● **Stated task**:
Convert every line of the data that follows into a Markdown table with two columns, "No." for a consecutive row number and "Text" for the line itself, skipping blank lines. Leave out the pictures.

● **Supplied information**:
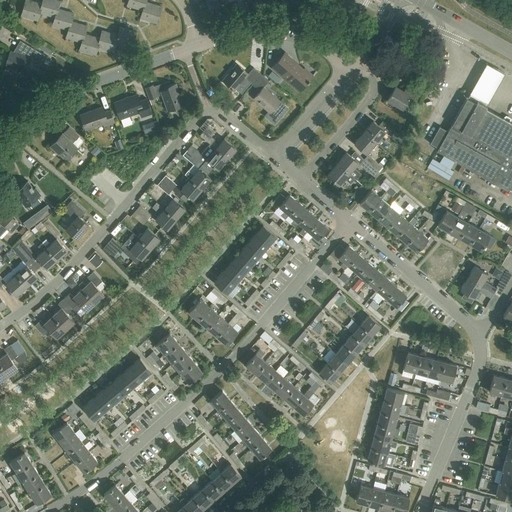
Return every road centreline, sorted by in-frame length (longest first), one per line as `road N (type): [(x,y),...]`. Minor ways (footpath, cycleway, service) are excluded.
road 1 (residential): [(47,511),(85,490),(184,404),(350,221)]
road 2 (residential): [(0,328),(69,269),(206,109)]
road 3 (unclassified): [(0,150),(41,109),(77,90),(198,47)]
road 4 (residential): [(420,511),(478,369),(477,334)]
road 5 (residential): [(477,334),(350,221)]
road 6 (unclassified): [(198,47),(241,34),(283,35),(347,68)]
road 7 (residential): [(299,179),(370,98),(369,75),(355,62)]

● **Result of the exercise**:
| No. | Text |
|---|---|
| 1 | Return every road centreline, sorted by in-frame length (longest first), one per line as `road N (type): [(x,y),...]`. Minor ways (footpath, cycleway, service) are excluded. |
| 2 | road 1 (residential): [(47,511),(85,490),(184,404),(350,221)] |
| 3 | road 2 (residential): [(0,328),(69,269),(206,109)] |
| 4 | road 3 (unclassified): [(0,150),(41,109),(77,90),(198,47)] |
| 5 | road 4 (residential): [(420,511),(478,369),(477,334)] |
| 6 | road 5 (residential): [(477,334),(350,221)] |
| 7 | road 6 (unclassified): [(198,47),(241,34),(283,35),(347,68)] |
| 8 | road 7 (residential): [(299,179),(370,98),(369,75),(355,62)] |